- [Aim of the exercise]
Pull out every line below that contains the string "volta". Case counts, so match the capitalization precisely.

□ □ □ □ □ □ □

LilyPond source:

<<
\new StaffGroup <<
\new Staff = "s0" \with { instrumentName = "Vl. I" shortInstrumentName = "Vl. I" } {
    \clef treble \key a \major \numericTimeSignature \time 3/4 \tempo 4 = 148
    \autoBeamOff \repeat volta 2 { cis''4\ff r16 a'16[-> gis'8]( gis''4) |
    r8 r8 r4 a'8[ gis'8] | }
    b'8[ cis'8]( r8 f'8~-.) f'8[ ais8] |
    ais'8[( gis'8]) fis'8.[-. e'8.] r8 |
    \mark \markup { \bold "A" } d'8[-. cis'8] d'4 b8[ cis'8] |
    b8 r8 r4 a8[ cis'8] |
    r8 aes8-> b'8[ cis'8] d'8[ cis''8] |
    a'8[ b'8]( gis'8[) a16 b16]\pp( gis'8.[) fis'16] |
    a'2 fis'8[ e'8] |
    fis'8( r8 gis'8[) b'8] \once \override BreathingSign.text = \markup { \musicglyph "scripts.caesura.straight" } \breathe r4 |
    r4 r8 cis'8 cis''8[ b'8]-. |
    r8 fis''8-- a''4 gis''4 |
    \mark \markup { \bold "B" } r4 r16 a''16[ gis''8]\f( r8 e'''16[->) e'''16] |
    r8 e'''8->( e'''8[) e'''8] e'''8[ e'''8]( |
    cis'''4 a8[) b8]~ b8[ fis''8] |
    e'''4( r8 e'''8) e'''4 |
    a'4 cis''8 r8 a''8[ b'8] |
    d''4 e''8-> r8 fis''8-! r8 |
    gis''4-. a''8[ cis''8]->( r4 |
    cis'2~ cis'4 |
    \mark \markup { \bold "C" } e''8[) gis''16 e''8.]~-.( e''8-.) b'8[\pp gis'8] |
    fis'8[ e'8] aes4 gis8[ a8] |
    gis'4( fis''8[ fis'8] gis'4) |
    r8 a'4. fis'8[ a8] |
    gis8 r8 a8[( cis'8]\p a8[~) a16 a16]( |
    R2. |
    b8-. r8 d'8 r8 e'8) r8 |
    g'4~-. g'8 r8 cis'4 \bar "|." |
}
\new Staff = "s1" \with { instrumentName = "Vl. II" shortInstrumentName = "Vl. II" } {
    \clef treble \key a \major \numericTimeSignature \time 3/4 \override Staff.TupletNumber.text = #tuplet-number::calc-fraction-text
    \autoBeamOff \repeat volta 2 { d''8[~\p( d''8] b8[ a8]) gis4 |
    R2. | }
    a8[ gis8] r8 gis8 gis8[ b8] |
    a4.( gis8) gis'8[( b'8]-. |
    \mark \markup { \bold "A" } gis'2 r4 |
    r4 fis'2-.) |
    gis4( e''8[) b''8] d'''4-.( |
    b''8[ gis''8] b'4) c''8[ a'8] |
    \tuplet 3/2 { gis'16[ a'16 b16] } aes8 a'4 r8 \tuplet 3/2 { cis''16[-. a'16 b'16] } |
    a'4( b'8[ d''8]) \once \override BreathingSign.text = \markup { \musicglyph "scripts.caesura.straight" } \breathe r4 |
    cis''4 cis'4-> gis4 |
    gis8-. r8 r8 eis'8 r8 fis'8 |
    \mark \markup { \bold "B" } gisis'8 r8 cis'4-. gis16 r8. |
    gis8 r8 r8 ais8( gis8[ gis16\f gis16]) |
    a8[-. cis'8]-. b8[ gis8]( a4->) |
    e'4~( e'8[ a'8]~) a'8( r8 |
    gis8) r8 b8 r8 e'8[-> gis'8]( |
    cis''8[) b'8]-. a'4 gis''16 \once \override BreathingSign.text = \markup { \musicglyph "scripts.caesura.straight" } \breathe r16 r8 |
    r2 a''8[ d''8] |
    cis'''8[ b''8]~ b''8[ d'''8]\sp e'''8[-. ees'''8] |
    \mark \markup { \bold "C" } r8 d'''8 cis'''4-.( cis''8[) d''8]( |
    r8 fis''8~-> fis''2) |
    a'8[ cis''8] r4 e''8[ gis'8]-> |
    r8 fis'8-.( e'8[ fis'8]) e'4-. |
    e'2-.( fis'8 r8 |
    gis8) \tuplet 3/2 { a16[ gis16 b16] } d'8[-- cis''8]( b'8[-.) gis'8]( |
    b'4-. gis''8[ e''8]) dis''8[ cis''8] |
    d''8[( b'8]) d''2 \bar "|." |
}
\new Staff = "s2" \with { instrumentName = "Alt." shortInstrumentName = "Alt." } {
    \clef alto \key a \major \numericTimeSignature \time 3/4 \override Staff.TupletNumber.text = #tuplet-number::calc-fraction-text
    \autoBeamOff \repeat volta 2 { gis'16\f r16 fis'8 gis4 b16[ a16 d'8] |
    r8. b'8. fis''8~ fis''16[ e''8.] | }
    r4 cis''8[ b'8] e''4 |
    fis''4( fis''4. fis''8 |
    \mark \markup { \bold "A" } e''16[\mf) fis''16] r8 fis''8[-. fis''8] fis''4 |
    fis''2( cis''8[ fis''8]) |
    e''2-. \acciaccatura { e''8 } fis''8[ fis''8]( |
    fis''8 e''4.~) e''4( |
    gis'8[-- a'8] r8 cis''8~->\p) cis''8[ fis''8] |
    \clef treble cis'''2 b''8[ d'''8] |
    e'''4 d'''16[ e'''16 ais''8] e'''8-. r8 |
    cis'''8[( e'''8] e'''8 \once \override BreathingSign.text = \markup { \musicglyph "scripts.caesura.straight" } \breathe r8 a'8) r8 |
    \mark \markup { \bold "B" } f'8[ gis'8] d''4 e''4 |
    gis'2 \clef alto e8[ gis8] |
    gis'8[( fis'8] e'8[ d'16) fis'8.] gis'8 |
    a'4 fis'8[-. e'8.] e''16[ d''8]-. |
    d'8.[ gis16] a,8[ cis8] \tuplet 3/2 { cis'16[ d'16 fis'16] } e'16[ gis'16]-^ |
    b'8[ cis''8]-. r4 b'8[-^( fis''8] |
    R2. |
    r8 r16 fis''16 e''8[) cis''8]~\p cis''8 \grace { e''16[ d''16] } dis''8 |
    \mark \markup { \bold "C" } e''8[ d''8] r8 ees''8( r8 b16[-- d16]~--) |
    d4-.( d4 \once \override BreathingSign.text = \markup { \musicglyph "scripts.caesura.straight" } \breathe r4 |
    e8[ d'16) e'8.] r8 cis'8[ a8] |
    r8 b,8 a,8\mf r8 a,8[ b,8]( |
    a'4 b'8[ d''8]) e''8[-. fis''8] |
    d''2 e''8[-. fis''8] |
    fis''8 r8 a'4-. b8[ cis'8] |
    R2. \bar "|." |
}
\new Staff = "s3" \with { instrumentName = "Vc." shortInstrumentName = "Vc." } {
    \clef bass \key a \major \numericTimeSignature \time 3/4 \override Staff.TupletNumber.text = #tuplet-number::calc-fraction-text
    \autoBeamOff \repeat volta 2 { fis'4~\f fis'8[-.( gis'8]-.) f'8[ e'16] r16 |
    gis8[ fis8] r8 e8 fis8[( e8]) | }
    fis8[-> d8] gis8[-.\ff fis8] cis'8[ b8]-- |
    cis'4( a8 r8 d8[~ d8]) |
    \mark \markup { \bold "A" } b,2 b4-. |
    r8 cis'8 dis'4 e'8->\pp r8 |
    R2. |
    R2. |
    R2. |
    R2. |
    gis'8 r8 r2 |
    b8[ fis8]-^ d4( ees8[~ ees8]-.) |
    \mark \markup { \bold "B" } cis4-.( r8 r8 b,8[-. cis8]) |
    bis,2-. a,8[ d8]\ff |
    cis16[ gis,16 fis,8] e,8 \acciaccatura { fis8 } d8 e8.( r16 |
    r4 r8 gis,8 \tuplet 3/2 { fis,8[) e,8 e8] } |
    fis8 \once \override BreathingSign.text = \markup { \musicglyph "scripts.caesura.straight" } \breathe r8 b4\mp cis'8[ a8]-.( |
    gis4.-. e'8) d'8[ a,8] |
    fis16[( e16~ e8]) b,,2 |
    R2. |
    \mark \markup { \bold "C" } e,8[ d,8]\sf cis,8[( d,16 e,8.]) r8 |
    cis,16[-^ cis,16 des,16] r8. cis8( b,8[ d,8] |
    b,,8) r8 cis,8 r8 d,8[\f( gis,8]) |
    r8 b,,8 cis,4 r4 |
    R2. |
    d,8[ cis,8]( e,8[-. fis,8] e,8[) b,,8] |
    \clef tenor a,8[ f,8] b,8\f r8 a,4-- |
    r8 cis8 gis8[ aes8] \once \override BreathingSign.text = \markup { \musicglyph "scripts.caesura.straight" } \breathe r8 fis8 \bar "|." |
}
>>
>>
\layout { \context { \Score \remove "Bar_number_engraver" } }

□ □ □ □ □ □ □

- [Response]
    \autoBeamOff \repeat volta 2 { cis''4\ff r16 a'16[-> gis'8]( gis''4) |
    \autoBeamOff \repeat volta 2 { d''8[~\p( d''8] b8[ a8]) gis4 |
    \autoBeamOff \repeat volta 2 { gis'16\f r16 fis'8 gis4 b16[ a16 d'8] |
    \autoBeamOff \repeat volta 2 { fis'4~\f fis'8[-.( gis'8]-.) f'8[ e'16] r16 |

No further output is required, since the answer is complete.